** What the task asks **
Locate the line containing "yellow brick E12:H12 level 1 -> none" in the data below. Reproduce it and every following line up to the end, exactly as given.

** Recorded data **
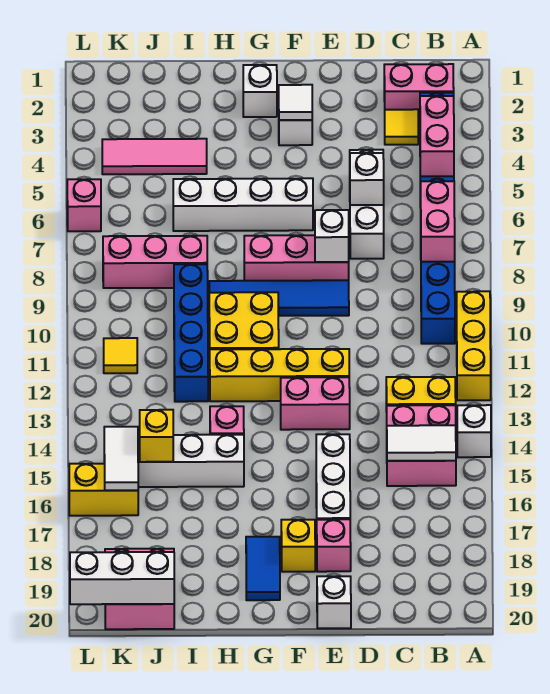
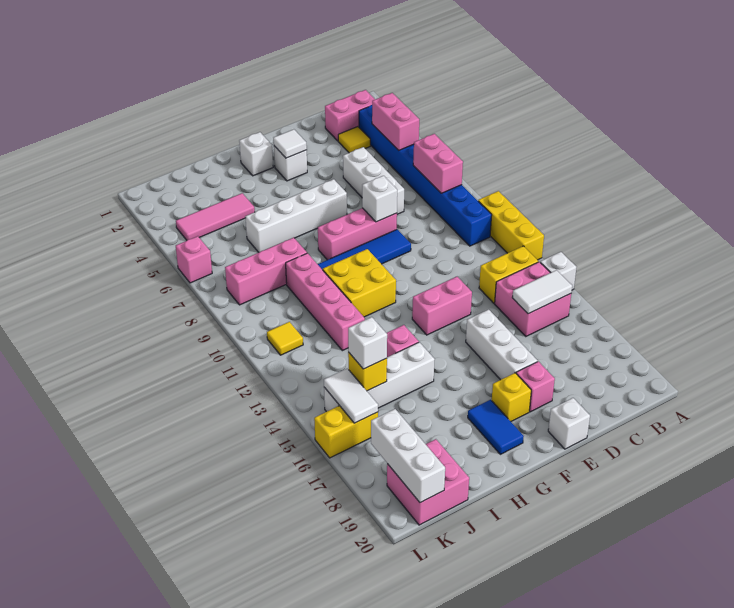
white brick D6 level 2 -> white brick J15 level 3
yellow brick E12:H12 level 1 -> none
blue brick I9:I12 level 1 -> pink brick I9:I12 level 1
white brick J20:L20 level 2 -> white brick K18:K20 level 2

** Worked solution **
yellow brick E12:H12 level 1 -> none
blue brick I9:I12 level 1 -> pink brick I9:I12 level 1
white brick J20:L20 level 2 -> white brick K18:K20 level 2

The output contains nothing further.